_EXERCISE DESCRIPTION_:
Repeat the listing word for word, but skip any pictures.

******************************

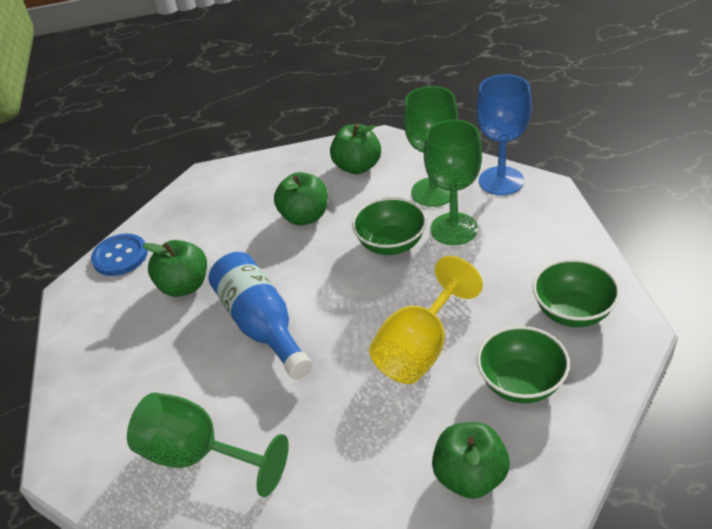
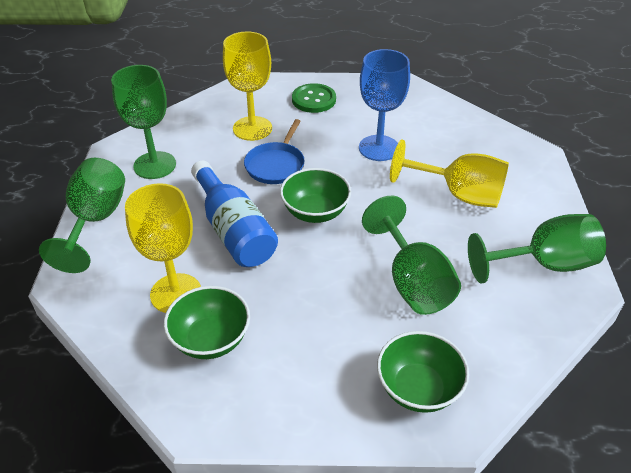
blue button: 1 -> 0
blue pan: 0 -> 1
green apple: 4 -> 0
green button: 0 -> 1
green goblet: 3 -> 4
yellow goblet: 1 -> 3

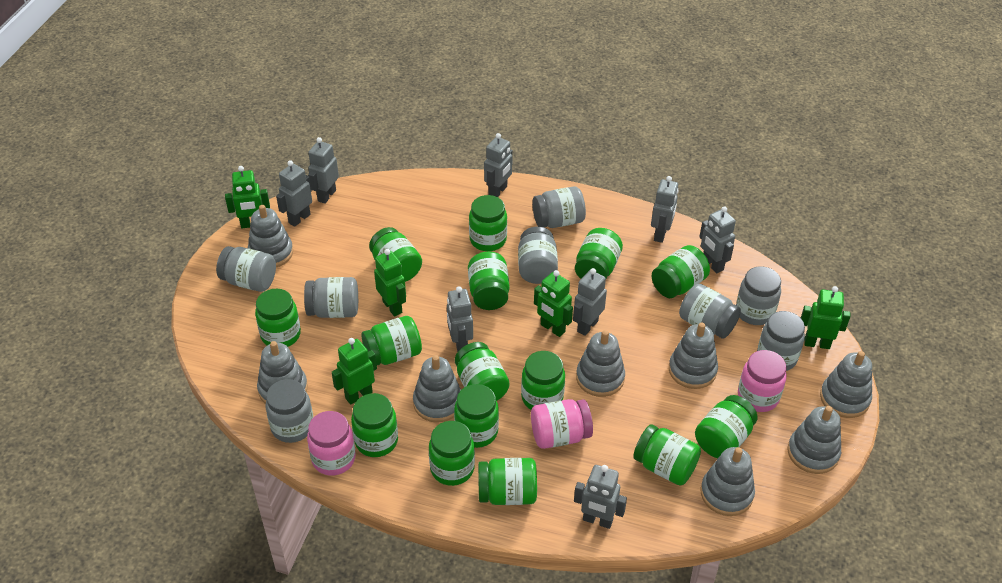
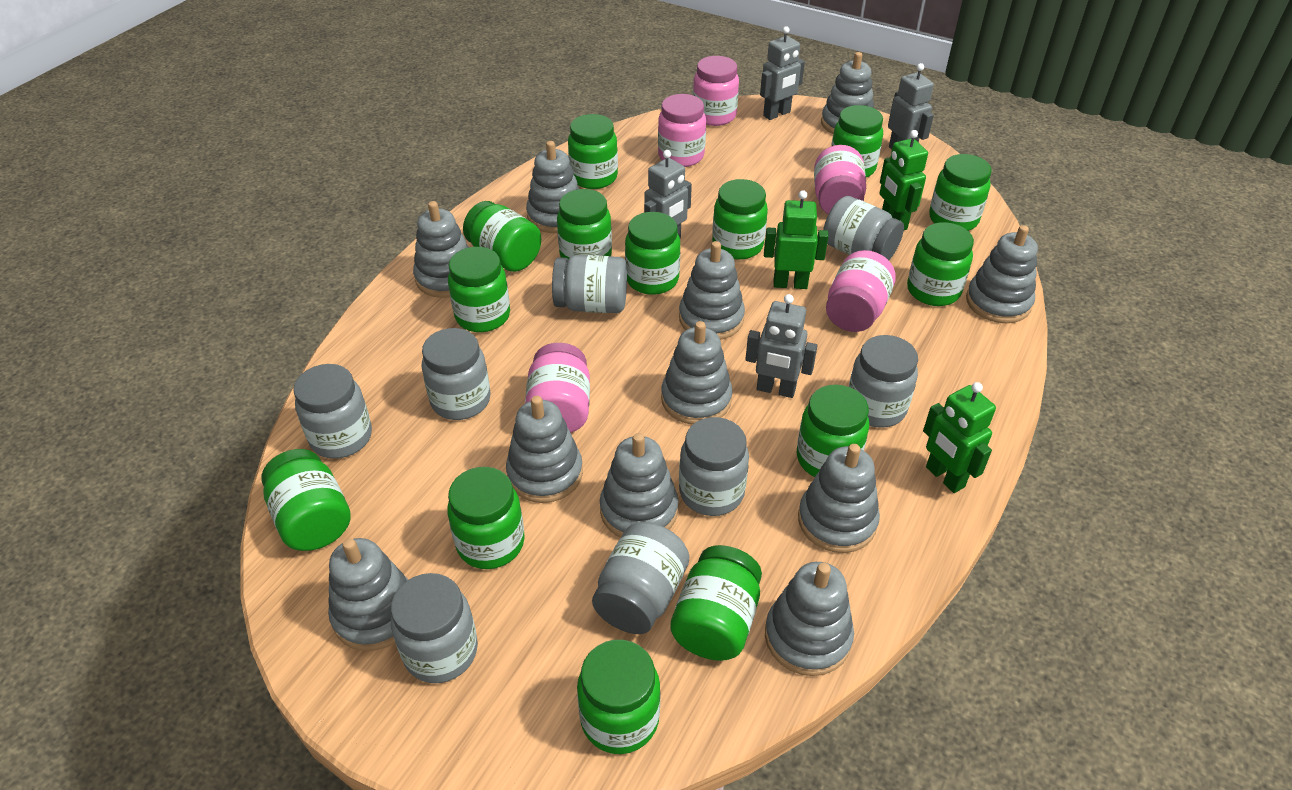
green jar: 15 -> 14
green robot: 5 -> 3
grey robot: 8 -> 4
grey stacking toy: 8 -> 11
pink jar: 3 -> 5

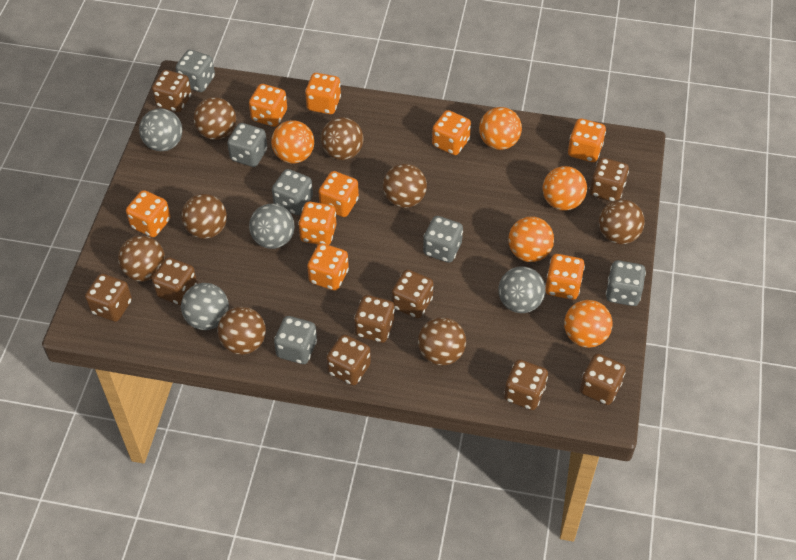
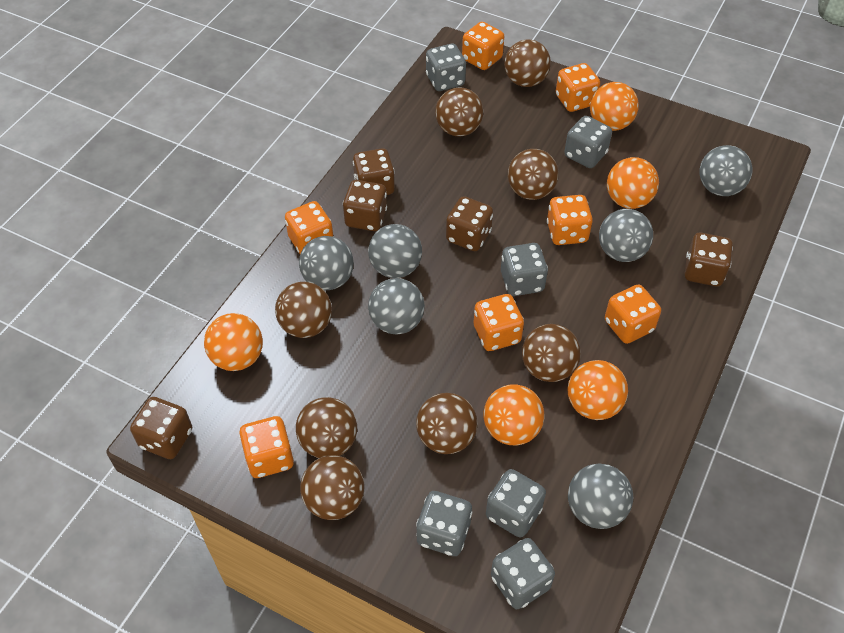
brown dice: 9 -> 5
grey ball: 4 -> 6
orange dice: 9 -> 7

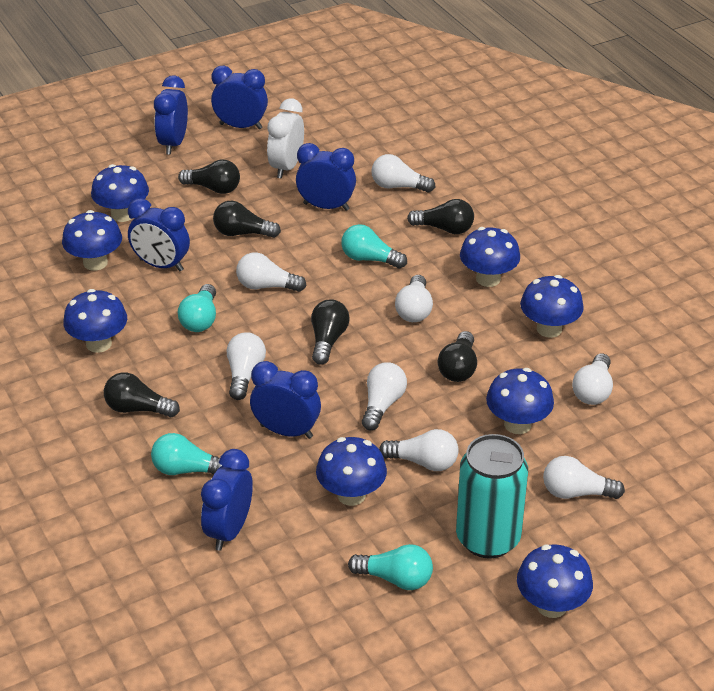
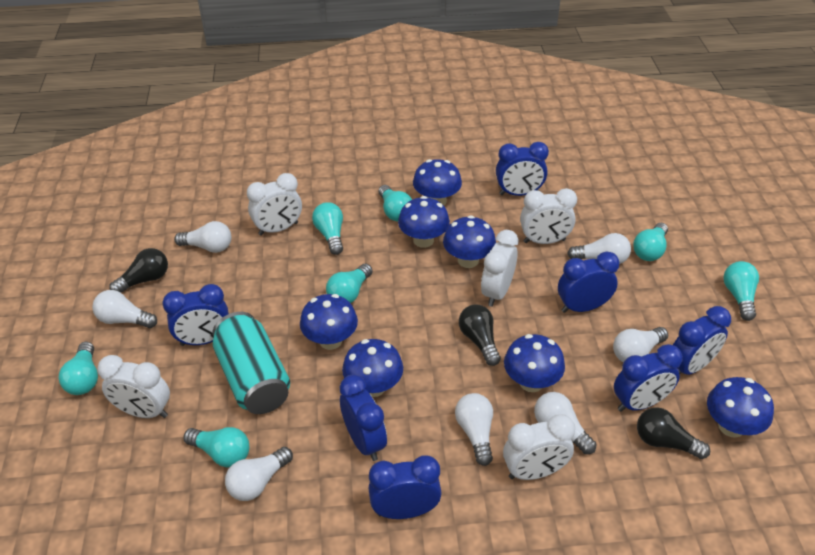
black light bulb: 6 -> 3
blue clock: 6 -> 7
blue mushroom: 8 -> 7
turquoise light bulb: 4 -> 7
white clock: 1 -> 5
white light bulb: 8 -> 7

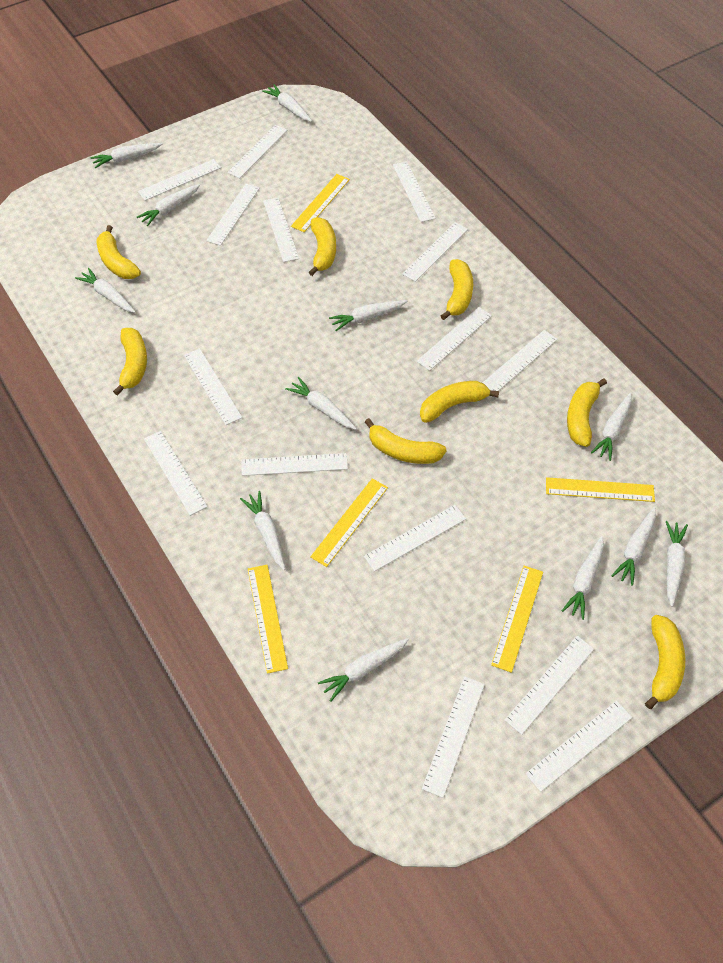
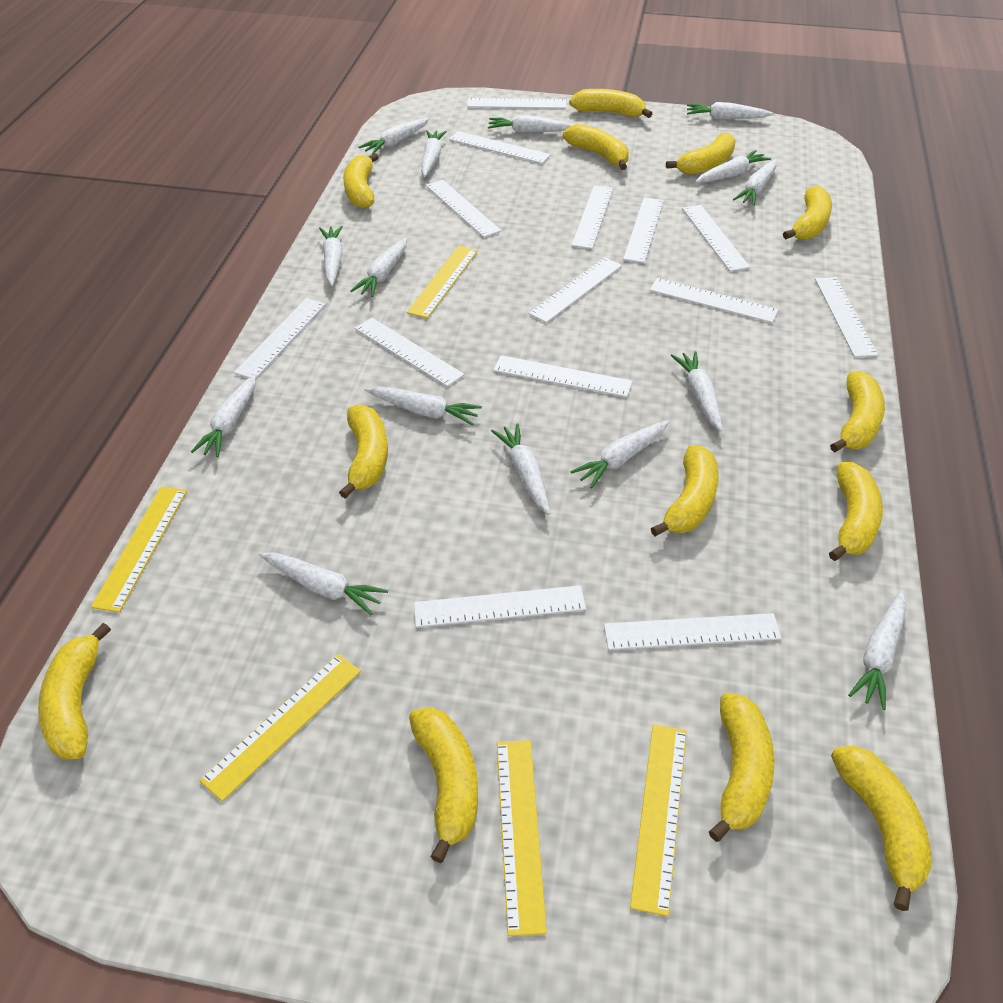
white carrot: 12 -> 15
white ruler: 15 -> 14
yellow banana: 8 -> 13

******************************

_SOLUTION TO THIS PROBLEM_:
blue button: 1 -> 0
blue pan: 0 -> 1
green apple: 4 -> 0
green button: 0 -> 1
green goblet: 3 -> 4
yellow goblet: 1 -> 3

green jar: 15 -> 14
green robot: 5 -> 3
grey robot: 8 -> 4
grey stacking toy: 8 -> 11
pink jar: 3 -> 5

brown dice: 9 -> 5
grey ball: 4 -> 6
orange dice: 9 -> 7

black light bulb: 6 -> 3
blue clock: 6 -> 7
blue mushroom: 8 -> 7
turquoise light bulb: 4 -> 7
white clock: 1 -> 5
white light bulb: 8 -> 7

white carrot: 12 -> 15
white ruler: 15 -> 14
yellow banana: 8 -> 13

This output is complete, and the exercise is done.